** WHAT IS BEING ASKED **
Omit the pictures and output exactly the lines from the start of the entries through the line containing "red cone: [200,235,255,292]".

======== INPUT DATA ========

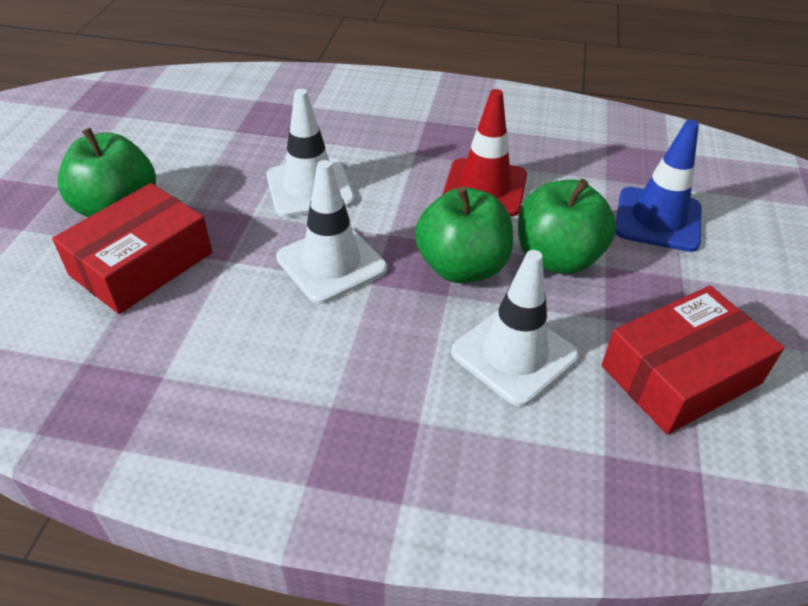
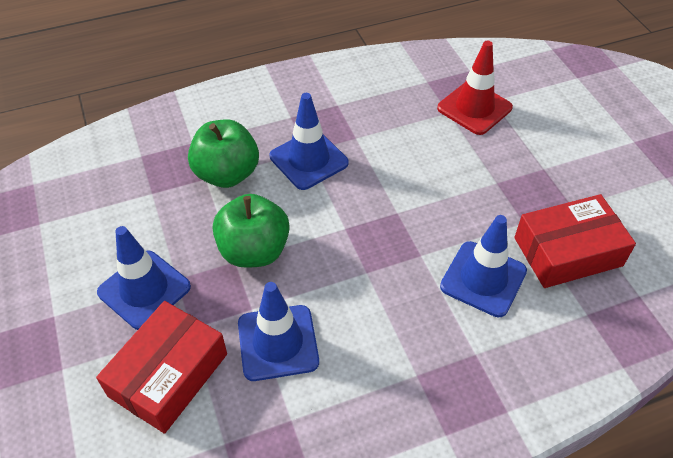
blue traffic cone: [615,120,701,252] = 1 -> [97,226,191,330] [238,282,319,381] [270,93,349,190] [440,215,527,317] = 4
green apple: [57,128,156,217] [415,186,513,283] [518,179,616,274] = 3 -> [188,119,259,188] [213,194,290,268] = 2
white traffic cone: [266,89,355,217] [276,160,387,304] [451,250,579,407] = 3 -> none = 0

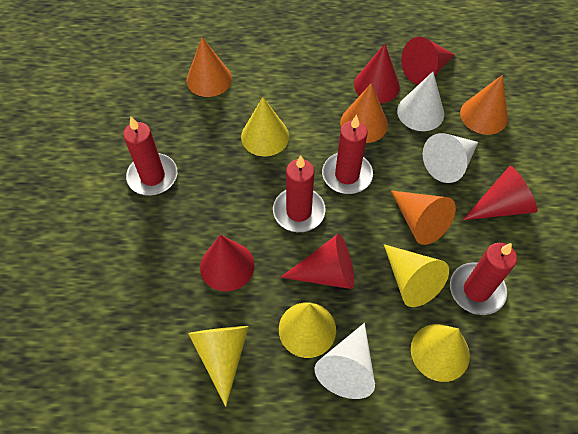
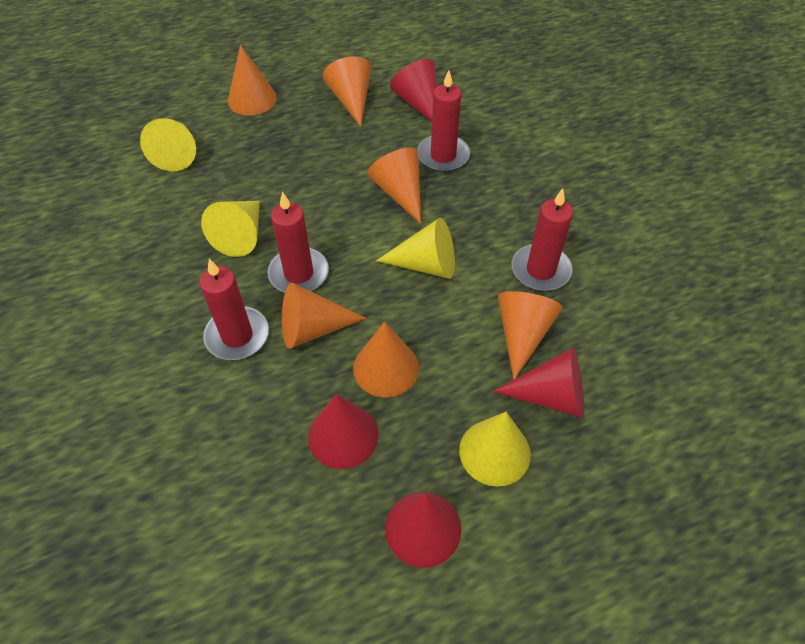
orange cone: [186,37,232,97] [340,83,388,143] [391,190,456,245] [460,75,508,135] = 4 -> [228,45,277,116] [282,283,366,349] [323,57,371,127] [353,322,419,398] [367,148,421,224] [498,291,563,380] = 6
red cone: [200,235,255,292] [280,234,354,289] [354,44,400,103] [401,37,455,84] [463,166,538,220] = 5 -> [308,394,378,469] [385,492,461,568] [390,59,437,122] [493,348,584,418] = 4
white cone: [315,323,375,399] [397,72,444,131] [423,133,478,183] = 3 -> none = 0
yellow cone: [188,326,249,407] [241,97,289,156] [279,302,336,358] [384,244,449,307] [411,324,470,382] = 5 -> [140,118,196,172] [201,201,260,257] [376,218,455,279] [459,412,531,487] = 4

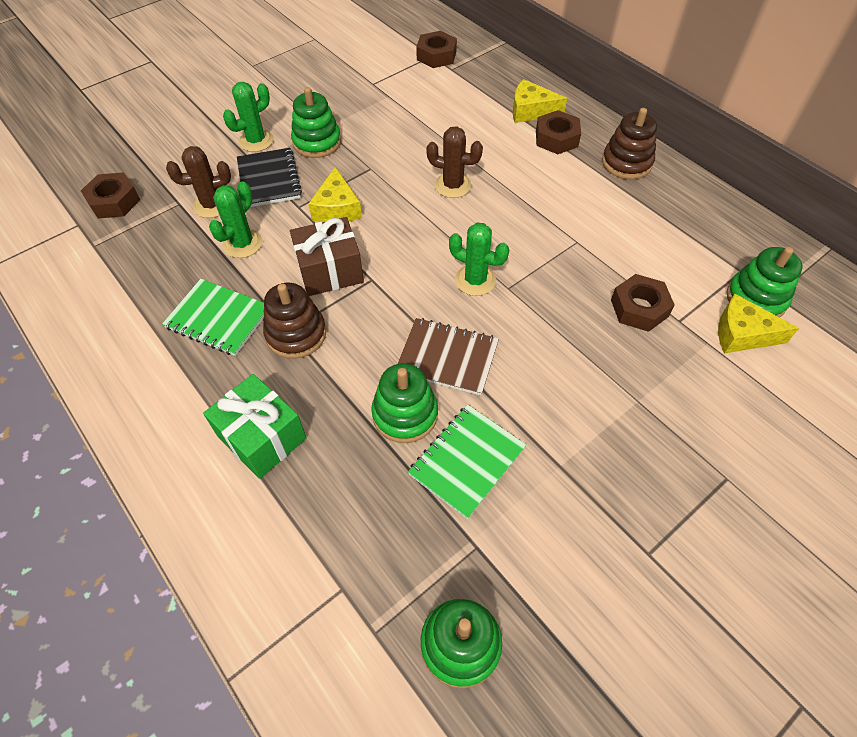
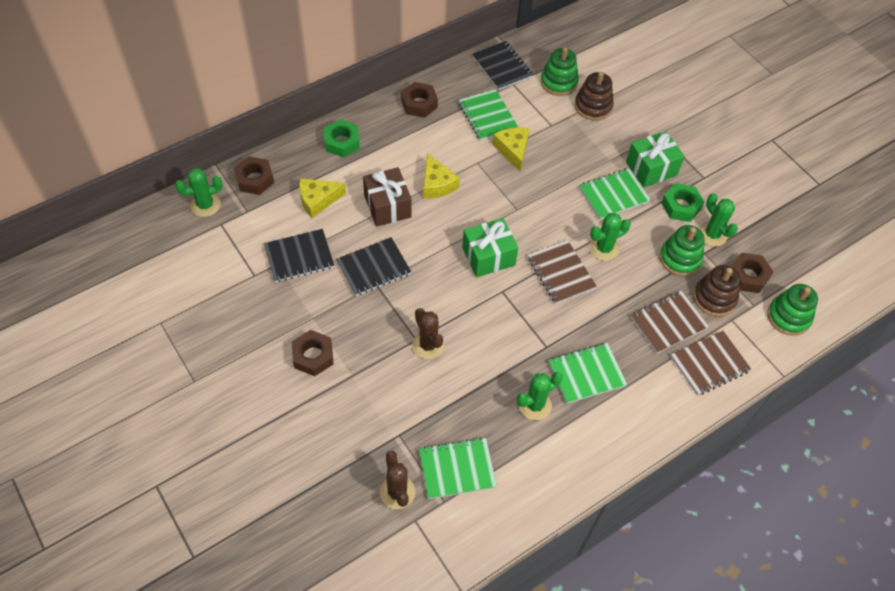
black notebook: [237,148,302,207] = 1 -> [264,229,334,282] [336,237,411,296] [472,41,533,90] = 3
brown notebook: [397,318,499,395] = 1 -> [528,240,597,304] [631,291,709,353] [671,331,751,396] = 3
green cactus: [209,181,262,258] [223,82,274,152] [449,223,509,296] = 3 -> [175,168,223,217] [517,372,563,420] [589,213,631,261] [699,193,738,247] = 4
green gift: [203,374,307,479] = 1 -> [462,218,518,277] [626,131,685,187] = 2
green notebook: [162,279,264,356] [408,405,526,519] = 2 -> [419,437,497,499] [459,89,518,141] [549,343,627,404] [579,168,651,220] = 4
green nut: none = 0 -> [324,119,360,158] [661,183,704,222] = 2
green stacking toy: [291,87,341,158] [371,363,438,443] [421,599,502,688] [727,246,803,317] = 4 -> [540,47,579,96] [660,225,705,276] [767,284,818,336] = 3

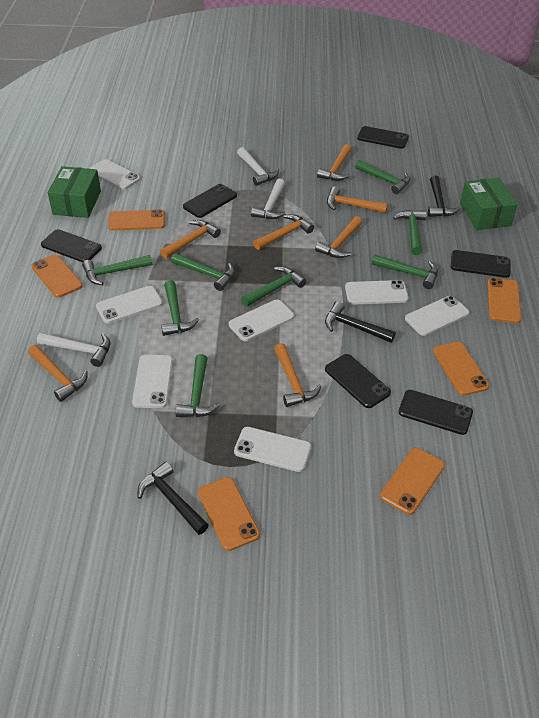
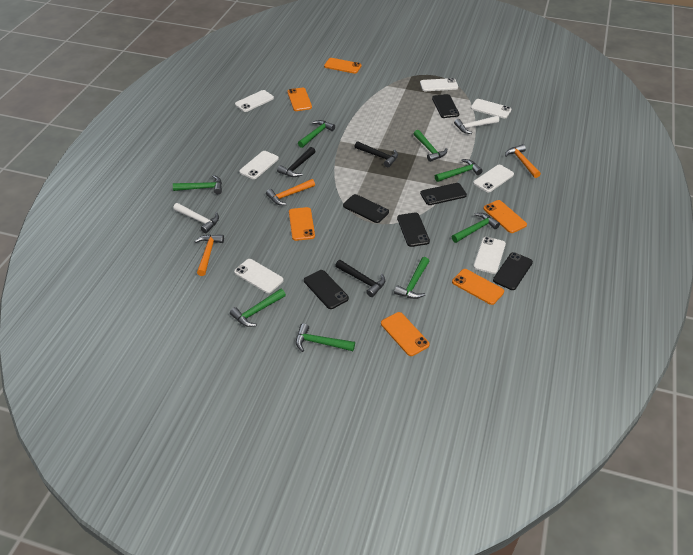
green box: [48,166,101,218] [460,178,518,230] = 2 -> none = 0
orange hammer: [28,345,88,402] [160,220,221,259] [253,214,314,250] [274,343,322,407] [315,216,362,258] [317,144,351,181] [327,186,388,213] = 7 -> [195,234,224,276] [266,179,315,205] [505,144,541,178] = 3
white hammer: [37,333,110,367] [237,147,279,186] [251,179,285,219] = 3 -> [173,203,219,233] [454,116,499,134] = 2

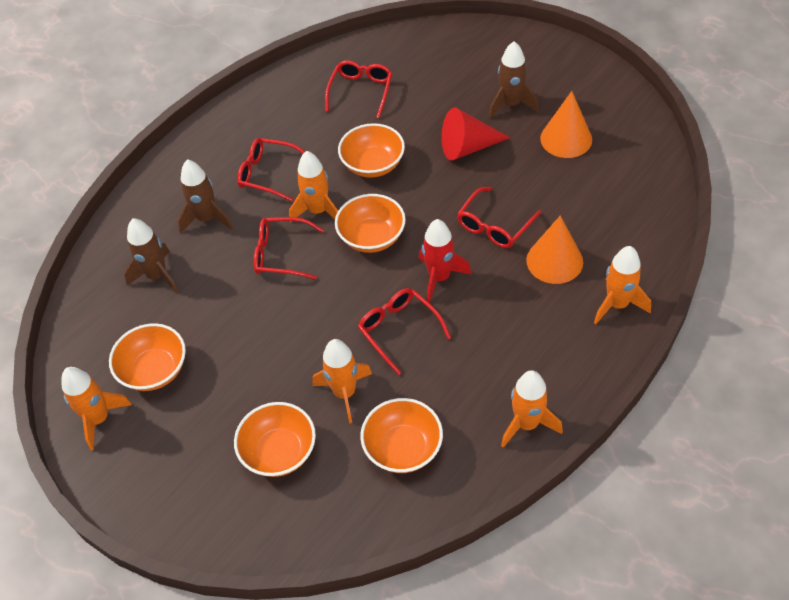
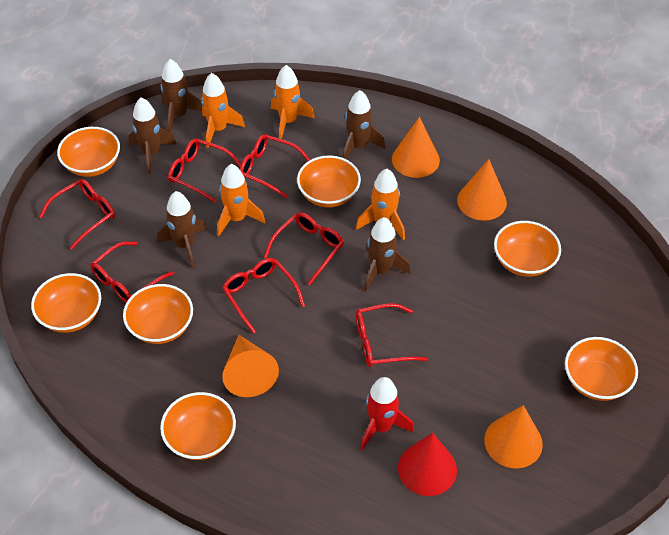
brown rocket: [124,218,179,294] [178,159,233,233] [489,41,538,118] = 3 -> [128,97,177,174] [157,191,206,268] [160,59,202,133] [342,90,385,159] [364,217,411,291] = 5
orange bowl: [109,323,186,391] [234,402,316,477] [335,194,406,253] [338,123,405,178] [360,398,443,473] = 5 -> [31,273,101,333] [57,127,120,177] [123,284,193,344] [160,392,236,460] [297,155,361,208] [494,221,561,277] [565,337,638,401] = 7
orange cone: [526,216,583,284] [540,91,592,158] = 2 -> [222,335,279,397] [392,117,440,178] [457,159,507,221] [484,405,543,468] = 4
orange rocket: [61,367,132,450] [289,151,338,222] [312,339,372,424] [501,370,563,448] [594,246,651,324] = 5 -> [201,73,245,148] [217,164,265,236] [271,65,315,139] [356,169,405,240] = 4
red glasses: [237,138,305,202] [254,217,324,280] [325,60,392,118] [358,288,451,375] [457,187,542,248] = 5 -> [39,179,115,249] [91,241,174,303] [168,139,241,203] [222,258,305,334] [240,134,310,198] [264,212,344,285] [356,303,427,367] = 7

========

** RESULT OF THIS TASK **
blue traffic cone: [615,120,701,252] = 1 -> [97,226,191,330] [238,282,319,381] [270,93,349,190] [440,215,527,317] = 4
green apple: [57,128,156,217] [415,186,513,283] [518,179,616,274] = 3 -> [188,119,259,188] [213,194,290,268] = 2
white traffic cone: [266,89,355,217] [276,160,387,304] [451,250,579,407] = 3 -> none = 0

orange cone: [186,37,232,97] [340,83,388,143] [391,190,456,245] [460,75,508,135] = 4 -> [228,45,277,116] [282,283,366,349] [323,57,371,127] [353,322,419,398] [367,148,421,224] [498,291,563,380] = 6
red cone: [200,235,255,292] [280,234,354,289] [354,44,400,103] [401,37,455,84] [463,166,538,220] = 5 -> [308,394,378,469] [385,492,461,568] [390,59,437,122] [493,348,584,418] = 4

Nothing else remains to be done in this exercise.